Drop all images. Then write out each line below exactly as given.
┄┄┄┄┄┄
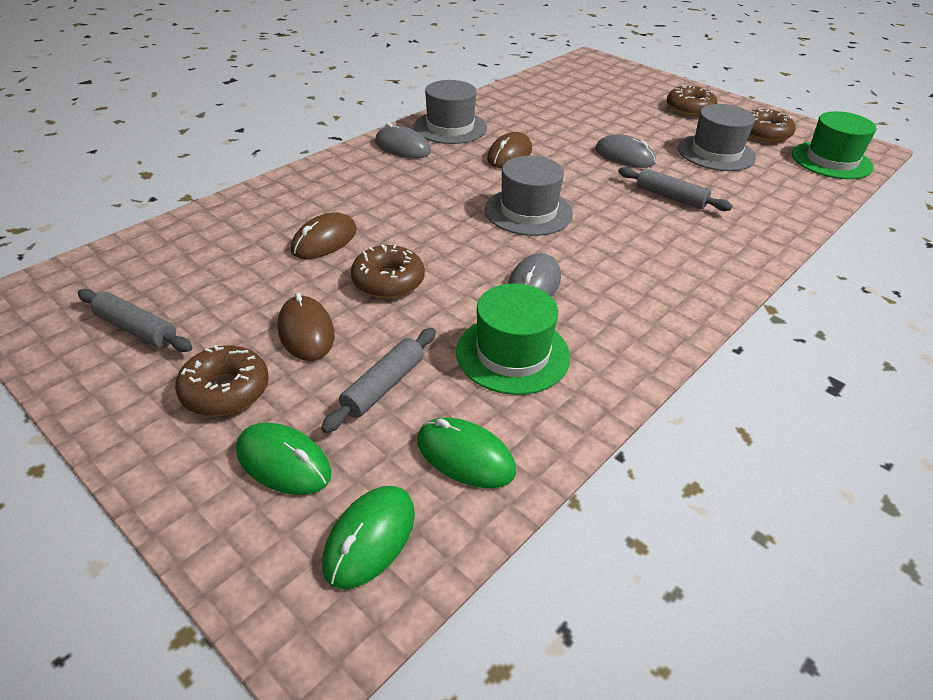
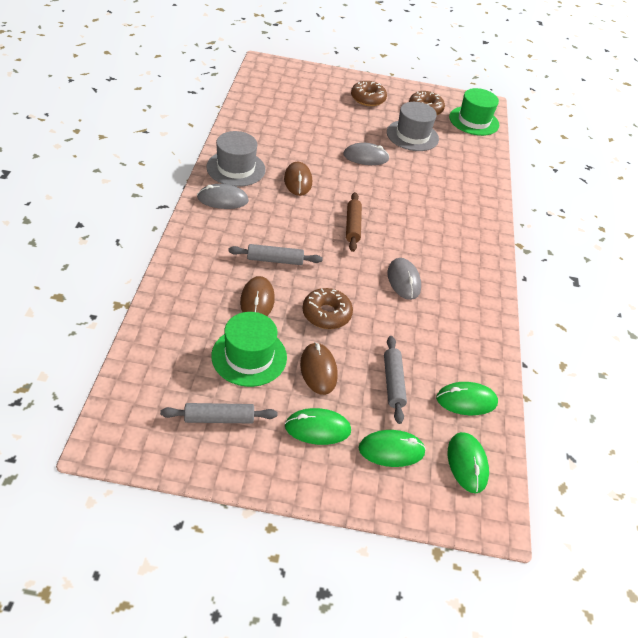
camera: 40 degrees left, 5 degrees up
brown donut [175,345,269,416] -> green mouse [285,408,351,445]
brown mouse [278,293,335,361] -> brown mouse turned 45 degrees clockwise [300,342,338,395]
green hat [456,284,570,395] -> green hat moved to [211,312,287,387]
grey hat [485,156,573,236] -> brown rolling pin [346,192,362,252]
grey rolling pin [618,167,733,211] -> grey rolling pin moved to [228,244,323,265]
┄┄┄┄┄┄
* **Response to the task**
camera: 40 degrees left, 5 degrees up
brown donut [175,345,269,416] -> green mouse [285,408,351,445]
brown mouse [278,293,335,361] -> brown mouse turned 45 degrees clockwise [300,342,338,395]
green hat [456,284,570,395] -> green hat moved to [211,312,287,387]
grey hat [485,156,573,236] -> brown rolling pin [346,192,362,252]
grey rolling pin [618,167,733,211] -> grey rolling pin moved to [228,244,323,265]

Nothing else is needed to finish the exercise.